━━━ Entries shown

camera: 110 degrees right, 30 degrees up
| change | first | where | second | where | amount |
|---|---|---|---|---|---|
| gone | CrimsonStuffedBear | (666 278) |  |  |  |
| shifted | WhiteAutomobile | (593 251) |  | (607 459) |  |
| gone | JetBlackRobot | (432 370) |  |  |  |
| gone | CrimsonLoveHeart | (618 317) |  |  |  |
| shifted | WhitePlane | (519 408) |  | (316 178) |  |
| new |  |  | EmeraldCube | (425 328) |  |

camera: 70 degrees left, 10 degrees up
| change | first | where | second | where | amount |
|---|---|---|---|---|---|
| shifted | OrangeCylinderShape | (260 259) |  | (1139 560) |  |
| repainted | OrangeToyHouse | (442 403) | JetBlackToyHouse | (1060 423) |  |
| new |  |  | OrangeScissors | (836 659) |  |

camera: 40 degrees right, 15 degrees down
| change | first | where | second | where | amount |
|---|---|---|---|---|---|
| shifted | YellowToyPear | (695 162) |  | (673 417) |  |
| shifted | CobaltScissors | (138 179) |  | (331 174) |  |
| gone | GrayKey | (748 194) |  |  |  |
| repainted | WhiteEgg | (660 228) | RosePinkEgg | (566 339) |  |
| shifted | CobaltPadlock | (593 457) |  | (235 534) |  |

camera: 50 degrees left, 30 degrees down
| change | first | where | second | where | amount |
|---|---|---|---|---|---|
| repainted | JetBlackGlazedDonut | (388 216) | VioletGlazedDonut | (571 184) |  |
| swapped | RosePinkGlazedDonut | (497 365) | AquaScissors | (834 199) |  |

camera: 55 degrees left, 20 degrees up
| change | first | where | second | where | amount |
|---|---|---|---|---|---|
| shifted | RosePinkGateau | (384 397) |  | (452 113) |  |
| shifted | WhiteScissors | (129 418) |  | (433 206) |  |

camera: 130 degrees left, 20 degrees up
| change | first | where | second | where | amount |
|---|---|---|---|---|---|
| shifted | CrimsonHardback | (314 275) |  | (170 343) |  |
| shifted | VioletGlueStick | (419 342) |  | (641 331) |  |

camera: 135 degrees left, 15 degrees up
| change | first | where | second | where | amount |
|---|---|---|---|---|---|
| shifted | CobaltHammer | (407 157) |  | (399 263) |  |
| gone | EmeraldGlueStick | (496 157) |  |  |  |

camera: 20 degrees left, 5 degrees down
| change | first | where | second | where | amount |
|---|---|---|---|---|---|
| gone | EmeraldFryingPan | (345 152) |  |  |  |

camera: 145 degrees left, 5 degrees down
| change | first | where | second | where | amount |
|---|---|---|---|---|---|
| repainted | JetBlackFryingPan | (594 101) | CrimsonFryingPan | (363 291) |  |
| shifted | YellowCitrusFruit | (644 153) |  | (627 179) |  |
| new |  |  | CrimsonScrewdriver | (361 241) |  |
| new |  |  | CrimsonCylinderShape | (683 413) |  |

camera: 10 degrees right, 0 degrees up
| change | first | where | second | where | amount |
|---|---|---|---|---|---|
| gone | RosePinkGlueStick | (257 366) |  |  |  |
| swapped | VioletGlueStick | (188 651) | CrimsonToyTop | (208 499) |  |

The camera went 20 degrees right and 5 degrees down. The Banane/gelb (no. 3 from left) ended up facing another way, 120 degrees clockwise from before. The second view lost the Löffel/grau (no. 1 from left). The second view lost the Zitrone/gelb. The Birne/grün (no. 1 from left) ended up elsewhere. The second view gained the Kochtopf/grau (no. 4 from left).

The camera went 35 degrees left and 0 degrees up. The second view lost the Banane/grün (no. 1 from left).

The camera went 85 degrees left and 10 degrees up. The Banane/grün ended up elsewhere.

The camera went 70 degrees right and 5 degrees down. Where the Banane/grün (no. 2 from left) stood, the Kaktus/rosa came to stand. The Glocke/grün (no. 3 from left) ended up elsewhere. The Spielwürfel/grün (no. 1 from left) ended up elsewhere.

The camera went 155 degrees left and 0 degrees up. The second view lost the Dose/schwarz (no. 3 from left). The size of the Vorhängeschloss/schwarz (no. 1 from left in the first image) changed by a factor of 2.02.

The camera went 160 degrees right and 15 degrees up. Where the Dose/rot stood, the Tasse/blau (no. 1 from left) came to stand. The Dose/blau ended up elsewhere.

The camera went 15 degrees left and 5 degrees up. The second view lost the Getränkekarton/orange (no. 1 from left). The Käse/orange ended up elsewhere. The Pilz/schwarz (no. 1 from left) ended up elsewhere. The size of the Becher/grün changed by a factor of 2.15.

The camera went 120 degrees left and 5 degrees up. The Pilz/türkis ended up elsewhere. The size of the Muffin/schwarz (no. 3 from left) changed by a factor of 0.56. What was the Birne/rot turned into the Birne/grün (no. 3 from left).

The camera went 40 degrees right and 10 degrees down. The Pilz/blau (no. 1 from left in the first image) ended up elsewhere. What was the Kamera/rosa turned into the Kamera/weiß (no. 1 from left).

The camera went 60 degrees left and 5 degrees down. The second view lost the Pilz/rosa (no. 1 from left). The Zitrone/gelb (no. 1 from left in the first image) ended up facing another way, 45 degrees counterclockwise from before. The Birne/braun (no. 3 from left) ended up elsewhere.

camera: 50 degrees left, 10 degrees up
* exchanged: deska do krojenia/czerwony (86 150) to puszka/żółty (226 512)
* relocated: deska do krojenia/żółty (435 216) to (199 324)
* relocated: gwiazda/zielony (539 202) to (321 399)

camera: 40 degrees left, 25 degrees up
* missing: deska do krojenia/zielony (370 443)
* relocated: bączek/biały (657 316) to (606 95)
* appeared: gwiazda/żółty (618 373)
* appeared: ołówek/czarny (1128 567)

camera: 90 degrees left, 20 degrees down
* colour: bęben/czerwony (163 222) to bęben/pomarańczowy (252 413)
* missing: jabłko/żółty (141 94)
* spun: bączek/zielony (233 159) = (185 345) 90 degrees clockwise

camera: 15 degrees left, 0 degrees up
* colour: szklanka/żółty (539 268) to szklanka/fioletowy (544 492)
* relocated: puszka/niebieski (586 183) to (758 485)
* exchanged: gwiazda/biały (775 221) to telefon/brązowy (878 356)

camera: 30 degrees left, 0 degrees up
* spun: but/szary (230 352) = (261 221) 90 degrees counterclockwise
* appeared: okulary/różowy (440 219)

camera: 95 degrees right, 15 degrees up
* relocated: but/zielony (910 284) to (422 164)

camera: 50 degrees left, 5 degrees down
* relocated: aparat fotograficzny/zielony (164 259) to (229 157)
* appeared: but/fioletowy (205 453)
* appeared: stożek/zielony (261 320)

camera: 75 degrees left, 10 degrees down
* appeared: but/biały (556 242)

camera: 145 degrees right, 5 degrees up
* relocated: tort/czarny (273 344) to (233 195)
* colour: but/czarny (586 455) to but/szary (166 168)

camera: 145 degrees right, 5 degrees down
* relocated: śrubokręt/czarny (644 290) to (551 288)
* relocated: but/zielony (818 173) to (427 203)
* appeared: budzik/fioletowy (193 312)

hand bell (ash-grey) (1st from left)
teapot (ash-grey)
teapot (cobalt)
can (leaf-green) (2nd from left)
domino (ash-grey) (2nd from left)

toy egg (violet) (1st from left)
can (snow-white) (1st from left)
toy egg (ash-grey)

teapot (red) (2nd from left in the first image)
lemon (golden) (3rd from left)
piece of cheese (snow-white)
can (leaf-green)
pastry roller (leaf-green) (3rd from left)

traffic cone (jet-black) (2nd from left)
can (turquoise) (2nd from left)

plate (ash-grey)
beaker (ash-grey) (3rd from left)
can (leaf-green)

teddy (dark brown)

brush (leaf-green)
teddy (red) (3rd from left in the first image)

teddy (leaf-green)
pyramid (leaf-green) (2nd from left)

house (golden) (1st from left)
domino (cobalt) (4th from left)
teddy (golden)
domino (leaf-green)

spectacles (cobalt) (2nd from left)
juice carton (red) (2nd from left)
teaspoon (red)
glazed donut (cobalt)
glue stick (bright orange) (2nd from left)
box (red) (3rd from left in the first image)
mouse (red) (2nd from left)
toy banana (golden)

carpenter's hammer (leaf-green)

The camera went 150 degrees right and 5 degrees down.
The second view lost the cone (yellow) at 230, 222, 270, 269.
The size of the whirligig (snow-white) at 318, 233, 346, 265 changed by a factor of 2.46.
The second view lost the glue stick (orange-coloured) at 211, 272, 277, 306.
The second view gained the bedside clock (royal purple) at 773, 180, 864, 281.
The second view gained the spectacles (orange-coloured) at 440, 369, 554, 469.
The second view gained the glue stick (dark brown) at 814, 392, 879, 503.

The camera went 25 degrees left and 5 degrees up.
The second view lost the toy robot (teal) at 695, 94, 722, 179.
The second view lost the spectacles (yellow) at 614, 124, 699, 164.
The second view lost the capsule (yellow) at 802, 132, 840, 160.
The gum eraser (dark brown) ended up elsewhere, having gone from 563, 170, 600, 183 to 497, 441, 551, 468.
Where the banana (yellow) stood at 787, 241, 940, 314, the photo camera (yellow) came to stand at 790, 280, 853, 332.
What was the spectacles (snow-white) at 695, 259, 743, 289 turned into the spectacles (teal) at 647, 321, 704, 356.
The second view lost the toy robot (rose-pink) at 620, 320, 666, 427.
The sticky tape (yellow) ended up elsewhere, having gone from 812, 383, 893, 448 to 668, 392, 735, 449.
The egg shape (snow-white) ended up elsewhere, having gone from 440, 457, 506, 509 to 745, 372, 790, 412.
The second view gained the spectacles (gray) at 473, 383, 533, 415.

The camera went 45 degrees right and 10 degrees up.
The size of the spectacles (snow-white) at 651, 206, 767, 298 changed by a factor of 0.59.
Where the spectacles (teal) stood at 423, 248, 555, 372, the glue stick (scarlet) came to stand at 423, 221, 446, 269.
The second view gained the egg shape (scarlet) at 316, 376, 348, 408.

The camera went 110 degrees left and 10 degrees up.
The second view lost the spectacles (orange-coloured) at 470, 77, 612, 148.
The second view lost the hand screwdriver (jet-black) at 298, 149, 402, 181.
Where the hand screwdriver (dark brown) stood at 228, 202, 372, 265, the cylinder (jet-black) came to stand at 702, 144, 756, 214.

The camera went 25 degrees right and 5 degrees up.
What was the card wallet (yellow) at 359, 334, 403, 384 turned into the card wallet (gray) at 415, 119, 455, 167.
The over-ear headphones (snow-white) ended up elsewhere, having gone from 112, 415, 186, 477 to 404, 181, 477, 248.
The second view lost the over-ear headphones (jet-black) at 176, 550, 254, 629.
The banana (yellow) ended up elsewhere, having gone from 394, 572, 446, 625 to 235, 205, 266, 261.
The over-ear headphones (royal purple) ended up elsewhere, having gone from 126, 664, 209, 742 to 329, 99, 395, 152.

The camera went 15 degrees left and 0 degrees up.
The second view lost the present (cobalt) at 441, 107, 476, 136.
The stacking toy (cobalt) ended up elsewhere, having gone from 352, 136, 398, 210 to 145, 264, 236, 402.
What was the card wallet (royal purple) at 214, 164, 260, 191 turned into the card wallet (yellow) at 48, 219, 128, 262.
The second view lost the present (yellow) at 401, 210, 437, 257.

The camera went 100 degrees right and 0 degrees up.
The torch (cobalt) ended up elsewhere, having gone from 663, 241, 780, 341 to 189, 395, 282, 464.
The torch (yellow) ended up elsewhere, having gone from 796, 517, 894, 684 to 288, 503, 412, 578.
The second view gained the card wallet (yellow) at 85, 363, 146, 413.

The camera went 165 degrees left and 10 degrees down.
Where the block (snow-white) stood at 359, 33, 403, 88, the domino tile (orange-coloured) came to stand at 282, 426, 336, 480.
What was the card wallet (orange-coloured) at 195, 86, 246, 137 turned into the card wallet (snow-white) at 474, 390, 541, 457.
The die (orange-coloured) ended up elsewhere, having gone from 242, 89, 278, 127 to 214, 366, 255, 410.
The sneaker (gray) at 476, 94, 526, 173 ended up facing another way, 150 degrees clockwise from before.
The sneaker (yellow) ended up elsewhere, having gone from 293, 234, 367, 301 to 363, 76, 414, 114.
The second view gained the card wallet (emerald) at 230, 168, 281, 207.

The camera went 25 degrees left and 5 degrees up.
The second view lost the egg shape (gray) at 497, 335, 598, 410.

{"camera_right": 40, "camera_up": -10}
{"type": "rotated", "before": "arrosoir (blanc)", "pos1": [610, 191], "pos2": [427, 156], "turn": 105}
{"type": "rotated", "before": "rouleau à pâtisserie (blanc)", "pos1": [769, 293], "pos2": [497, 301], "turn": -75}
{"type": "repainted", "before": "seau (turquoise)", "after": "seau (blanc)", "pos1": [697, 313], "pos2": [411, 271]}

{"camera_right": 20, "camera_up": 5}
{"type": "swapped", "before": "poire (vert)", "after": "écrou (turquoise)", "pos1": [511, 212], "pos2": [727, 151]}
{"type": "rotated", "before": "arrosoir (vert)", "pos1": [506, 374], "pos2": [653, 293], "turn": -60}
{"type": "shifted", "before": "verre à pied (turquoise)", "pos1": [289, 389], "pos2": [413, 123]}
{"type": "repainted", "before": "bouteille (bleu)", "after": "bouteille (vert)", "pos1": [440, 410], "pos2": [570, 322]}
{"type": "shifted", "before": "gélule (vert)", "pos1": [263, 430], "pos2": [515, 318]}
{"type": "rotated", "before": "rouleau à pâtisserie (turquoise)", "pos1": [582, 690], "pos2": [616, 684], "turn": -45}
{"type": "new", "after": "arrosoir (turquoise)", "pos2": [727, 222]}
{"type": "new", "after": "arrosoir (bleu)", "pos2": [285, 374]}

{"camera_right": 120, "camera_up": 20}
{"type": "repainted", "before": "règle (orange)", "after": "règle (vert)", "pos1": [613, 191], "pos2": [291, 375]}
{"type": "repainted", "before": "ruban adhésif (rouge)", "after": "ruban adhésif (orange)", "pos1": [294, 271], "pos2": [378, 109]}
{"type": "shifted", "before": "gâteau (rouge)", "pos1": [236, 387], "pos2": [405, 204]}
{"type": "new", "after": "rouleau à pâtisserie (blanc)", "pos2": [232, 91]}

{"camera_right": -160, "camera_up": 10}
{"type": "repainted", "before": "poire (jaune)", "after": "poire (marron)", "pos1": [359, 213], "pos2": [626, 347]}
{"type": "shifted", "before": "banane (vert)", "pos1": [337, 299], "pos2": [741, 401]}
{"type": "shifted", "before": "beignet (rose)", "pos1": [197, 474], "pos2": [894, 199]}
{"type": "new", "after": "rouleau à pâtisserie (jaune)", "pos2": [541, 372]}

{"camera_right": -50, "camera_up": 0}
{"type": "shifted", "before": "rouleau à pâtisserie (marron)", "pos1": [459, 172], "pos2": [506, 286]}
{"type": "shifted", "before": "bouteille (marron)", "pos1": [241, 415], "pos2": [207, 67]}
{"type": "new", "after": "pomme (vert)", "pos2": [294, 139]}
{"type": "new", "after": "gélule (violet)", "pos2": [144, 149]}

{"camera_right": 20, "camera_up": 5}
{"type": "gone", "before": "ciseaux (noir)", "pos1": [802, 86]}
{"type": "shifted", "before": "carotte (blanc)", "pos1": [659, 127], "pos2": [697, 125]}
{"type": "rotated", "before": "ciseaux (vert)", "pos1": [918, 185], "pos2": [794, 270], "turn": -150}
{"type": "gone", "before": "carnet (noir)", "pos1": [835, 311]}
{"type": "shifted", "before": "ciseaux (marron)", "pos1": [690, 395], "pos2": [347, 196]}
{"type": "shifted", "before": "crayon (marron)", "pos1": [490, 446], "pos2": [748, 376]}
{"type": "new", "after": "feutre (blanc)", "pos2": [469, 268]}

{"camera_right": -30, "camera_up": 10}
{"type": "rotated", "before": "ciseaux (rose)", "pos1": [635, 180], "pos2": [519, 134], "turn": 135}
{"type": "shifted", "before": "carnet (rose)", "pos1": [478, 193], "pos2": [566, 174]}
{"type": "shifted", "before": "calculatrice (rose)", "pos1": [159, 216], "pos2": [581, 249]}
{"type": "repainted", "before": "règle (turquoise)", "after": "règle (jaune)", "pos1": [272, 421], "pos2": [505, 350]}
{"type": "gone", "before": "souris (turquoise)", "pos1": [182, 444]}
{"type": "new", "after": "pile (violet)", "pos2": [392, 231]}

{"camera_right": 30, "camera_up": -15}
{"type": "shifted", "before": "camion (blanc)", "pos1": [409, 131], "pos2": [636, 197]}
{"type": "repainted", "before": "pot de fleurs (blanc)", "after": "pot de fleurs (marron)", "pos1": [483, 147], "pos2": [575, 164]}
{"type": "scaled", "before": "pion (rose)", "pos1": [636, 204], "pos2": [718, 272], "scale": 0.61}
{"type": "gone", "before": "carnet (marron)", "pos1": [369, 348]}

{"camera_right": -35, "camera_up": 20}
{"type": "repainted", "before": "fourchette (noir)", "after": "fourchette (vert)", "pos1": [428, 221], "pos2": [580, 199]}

━━━━━━

__What the exercise asks__
In the answer, give the lines from the first line of the data through the line with "shifted | WhitePlane", exactly as they appear and with no additions.

__Response to the task__
camera: 110 degrees right, 30 degrees up
| change | first | where | second | where | amount |
|---|---|---|---|---|---|
| gone | CrimsonStuffedBear | (666 278) |  |  |  |
| shifted | WhiteAutomobile | (593 251) |  | (607 459) |  |
| gone | JetBlackRobot | (432 370) |  |  |  |
| gone | CrimsonLoveHeart | (618 317) |  |  |  |
| shifted | WhitePlane | (519 408) |  | (316 178) |  |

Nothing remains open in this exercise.